• Task instructions:
Show every line of the records below that contains the word "further". Case counts.

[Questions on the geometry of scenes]
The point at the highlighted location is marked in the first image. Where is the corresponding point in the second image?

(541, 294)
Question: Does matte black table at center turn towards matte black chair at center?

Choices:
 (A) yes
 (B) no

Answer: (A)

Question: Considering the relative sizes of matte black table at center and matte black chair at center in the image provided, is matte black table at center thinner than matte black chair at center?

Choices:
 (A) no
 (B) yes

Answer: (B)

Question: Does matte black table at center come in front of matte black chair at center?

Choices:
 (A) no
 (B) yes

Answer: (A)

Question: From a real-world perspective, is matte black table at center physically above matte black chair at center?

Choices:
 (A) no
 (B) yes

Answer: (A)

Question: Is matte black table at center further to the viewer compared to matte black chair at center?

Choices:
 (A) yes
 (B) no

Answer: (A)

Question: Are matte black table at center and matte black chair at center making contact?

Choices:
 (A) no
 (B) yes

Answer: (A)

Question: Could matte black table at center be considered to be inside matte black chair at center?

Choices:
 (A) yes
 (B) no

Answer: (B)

...

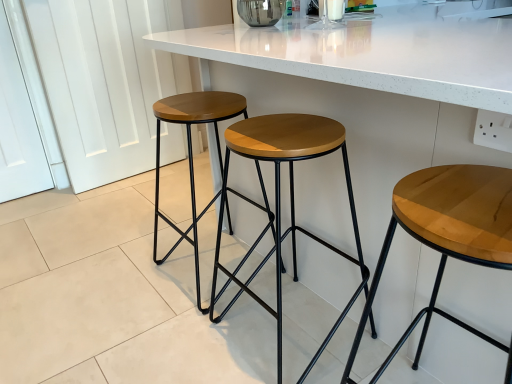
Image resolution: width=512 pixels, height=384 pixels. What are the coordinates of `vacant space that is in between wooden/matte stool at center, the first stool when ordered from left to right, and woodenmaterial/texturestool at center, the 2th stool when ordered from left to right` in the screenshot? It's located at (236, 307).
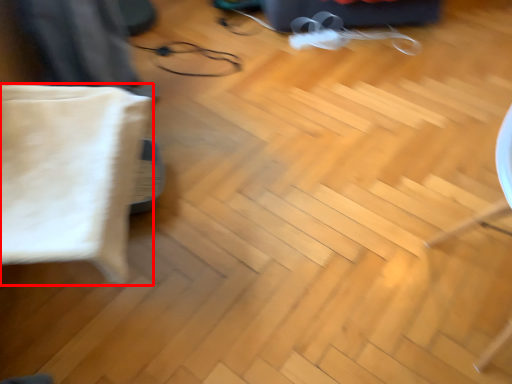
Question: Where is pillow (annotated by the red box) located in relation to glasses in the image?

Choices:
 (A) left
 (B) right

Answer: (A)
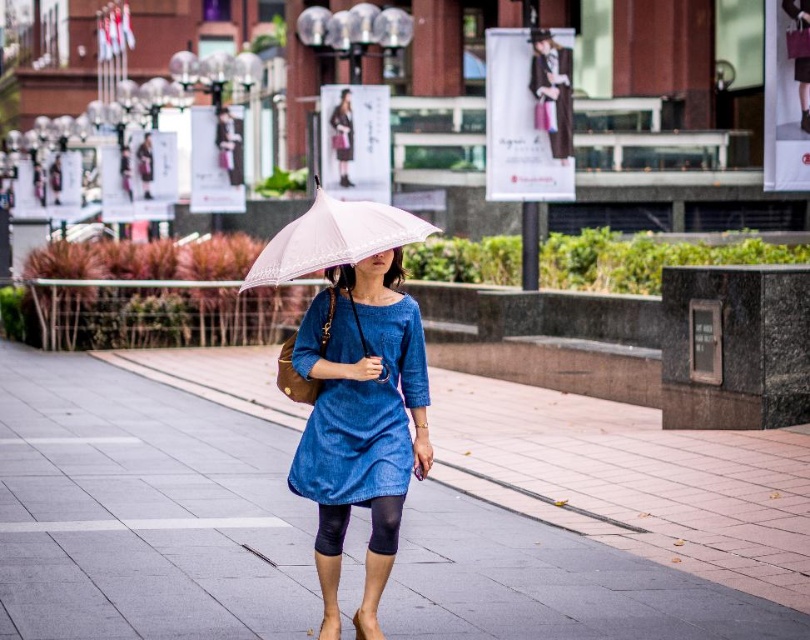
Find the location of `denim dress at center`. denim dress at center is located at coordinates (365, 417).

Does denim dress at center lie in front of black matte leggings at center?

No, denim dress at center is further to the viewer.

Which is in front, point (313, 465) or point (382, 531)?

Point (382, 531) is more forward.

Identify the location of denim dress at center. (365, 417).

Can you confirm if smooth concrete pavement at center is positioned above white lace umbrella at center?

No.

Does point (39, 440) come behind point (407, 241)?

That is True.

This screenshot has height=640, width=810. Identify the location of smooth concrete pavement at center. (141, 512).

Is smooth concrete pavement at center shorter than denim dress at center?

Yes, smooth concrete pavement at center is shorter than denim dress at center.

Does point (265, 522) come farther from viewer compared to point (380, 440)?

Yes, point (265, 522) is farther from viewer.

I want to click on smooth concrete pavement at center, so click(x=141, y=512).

• Final answer:
Question: Is matte black table at center further to the viewer compared to matte black chair at center?
No, denim dress at center is further to the viewer.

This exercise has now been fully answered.